### What you have to do
Below is some material. Set down exactly the line where "(374, 363) = (507, 404): pink" appears and all lines after it, and stop at the last line.

### Records to process
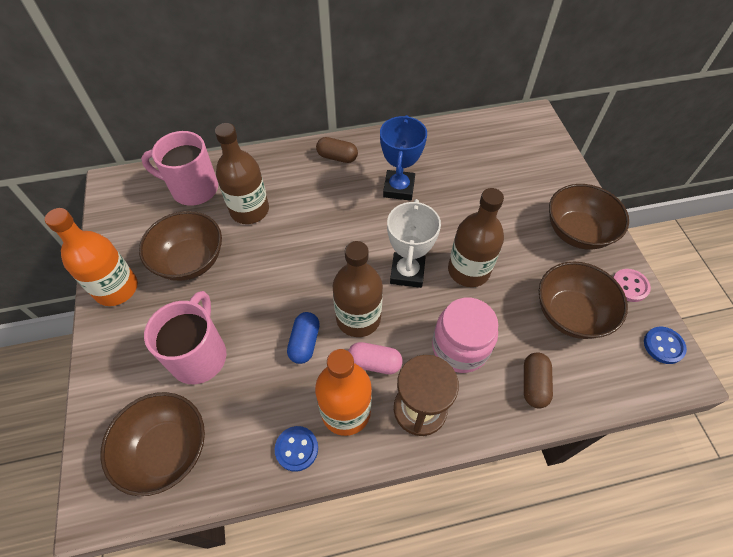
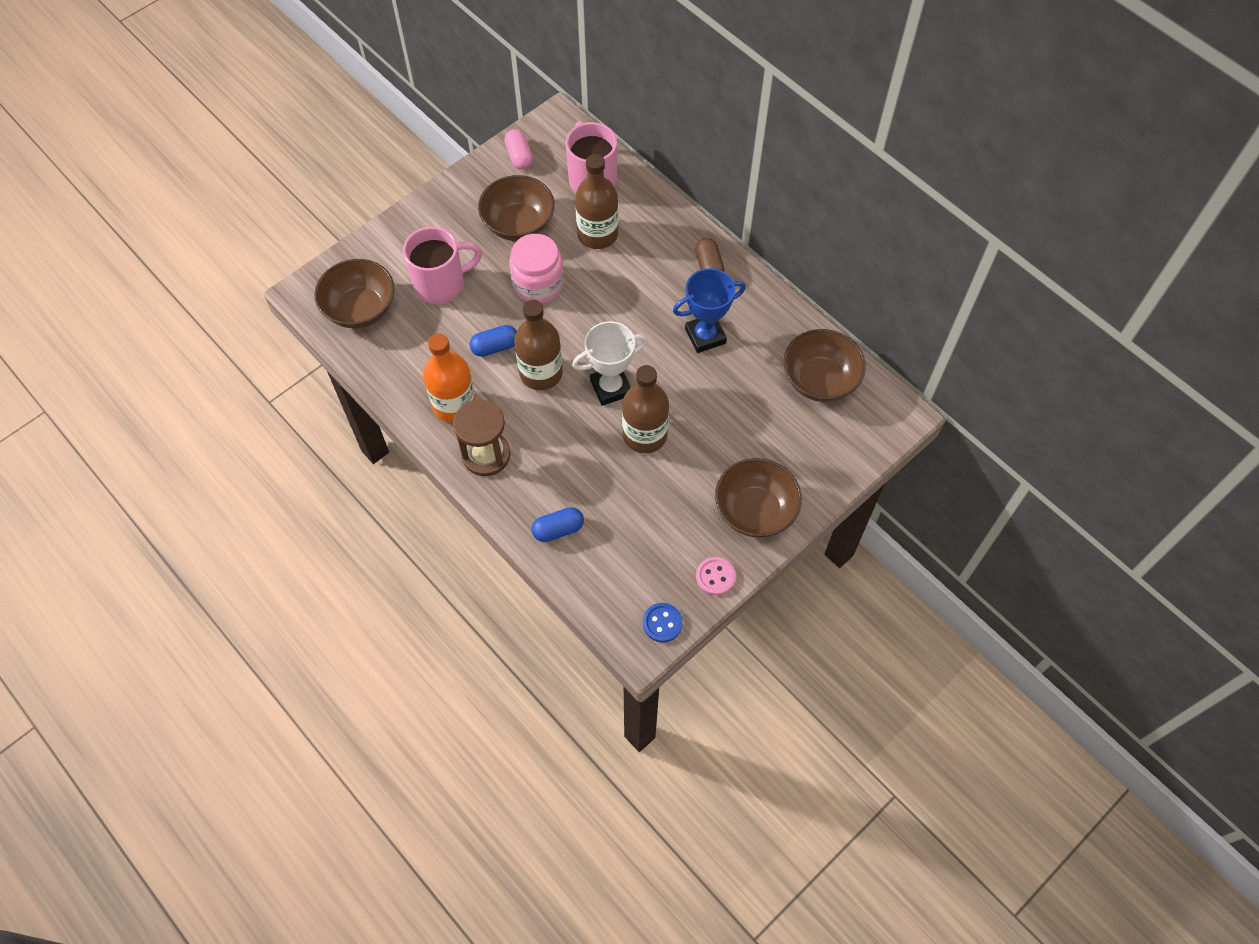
camera: 60 degrees right, 5 degrees up
(116, 288) = (462, 193): orange bottle -> none
(296, 449) = (407, 388): blue button -> none
(374, 363) = (507, 404): pink capsule -> pink capsule (519, 156)
(460, 347) = (559, 460): pink jar -> pink jar (538, 284)
(534, 384) = (558, 529): brown capsule -> blue capsule
(570, 314) = (650, 535): brown bowl -> brown bowl (820, 380)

### Output of the exercise
(374, 363) = (507, 404): pink capsule -> pink capsule (519, 156)
(460, 347) = (559, 460): pink jar -> pink jar (538, 284)
(534, 384) = (558, 529): brown capsule -> blue capsule
(570, 314) = (650, 535): brown bowl -> brown bowl (820, 380)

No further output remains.